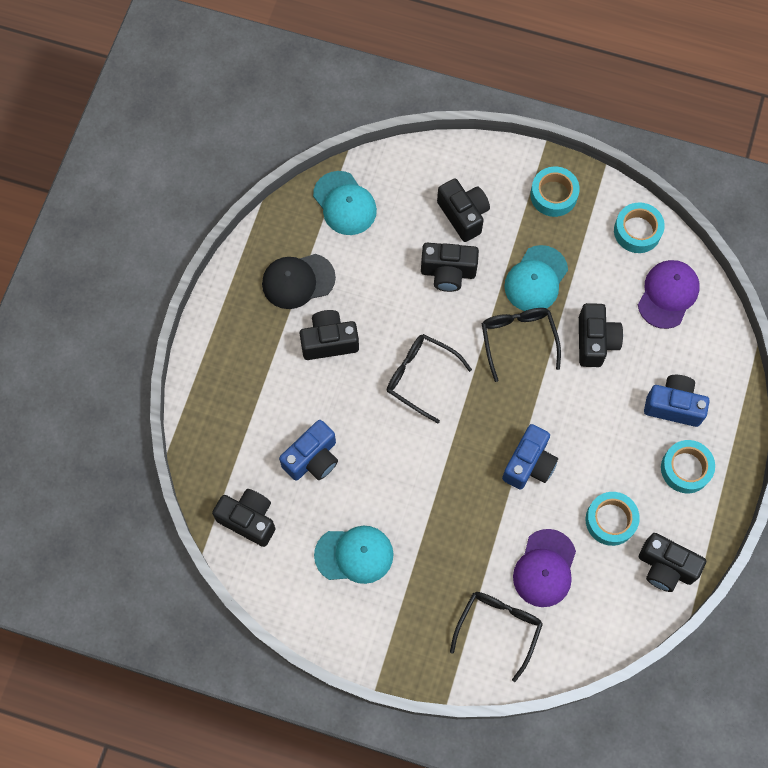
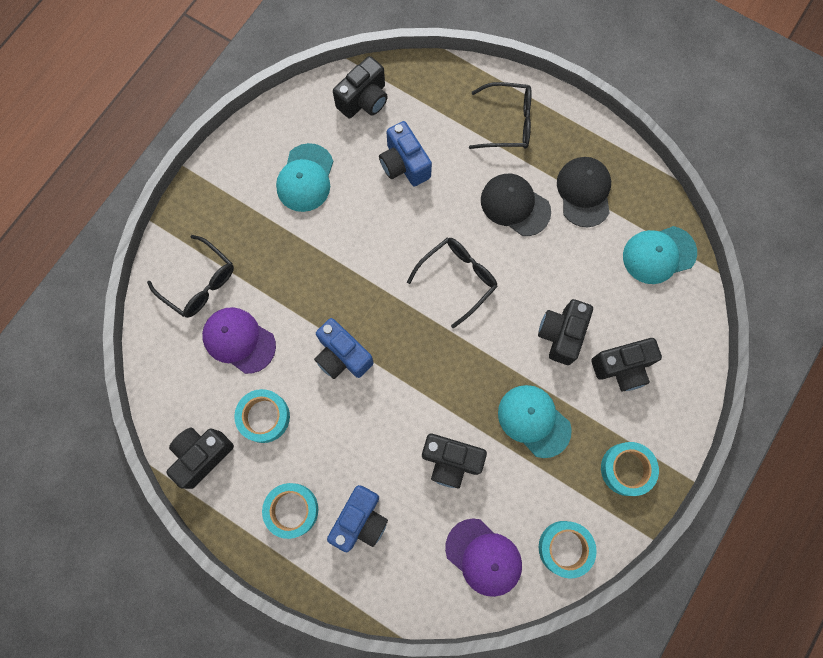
camera: 105 degrees right, 5 degrees up
(329, 341) = (515, 205): black camera -> black cap
(518, 339) = (472, 383): black glasses -> black glasses (507, 123)

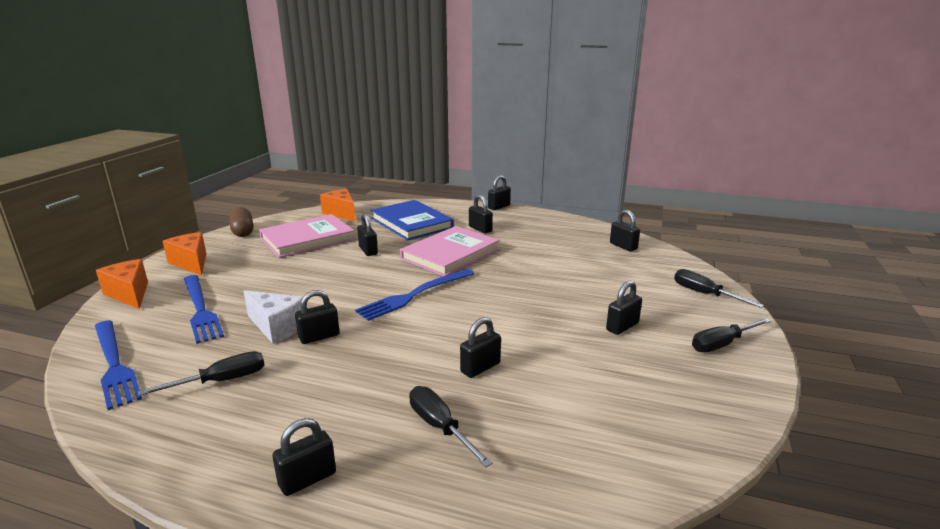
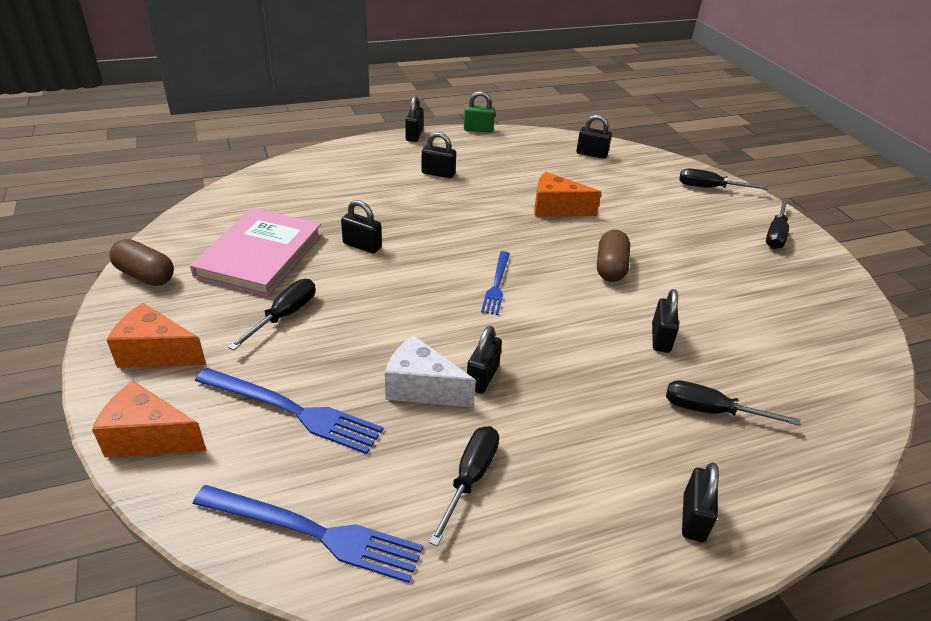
camera: 40 degrees left, 15 degrees up
(271, 268) = (284, 315): none -> black screwdriver
(277, 327) = (422, 388): white cheese -> white cheese turned 150 degrees counterclockwise
(341, 213) = (241, 200): orange cheese -> orange cheese (556, 208)
(411, 223) = (352, 188): blue book -> none
(414, 295) = (497, 285): blue fork -> blue fork, size x0.62
(450, 254) = (456, 218): pink book -> none
(516, 313) = (610, 267): none -> brown capsule
(551, 213) = (478, 129): none -> green padlock
(622, 327) = (699, 246): black padlock -> none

:::::

Problem to work on =
Nothing but the lines from the one containing "(551, 213) = (478, 129): none" through the final line of the listing above belongs in the answer; set them down exactly.

Finished exercise =
(551, 213) = (478, 129): none -> green padlock
(622, 327) = (699, 246): black padlock -> none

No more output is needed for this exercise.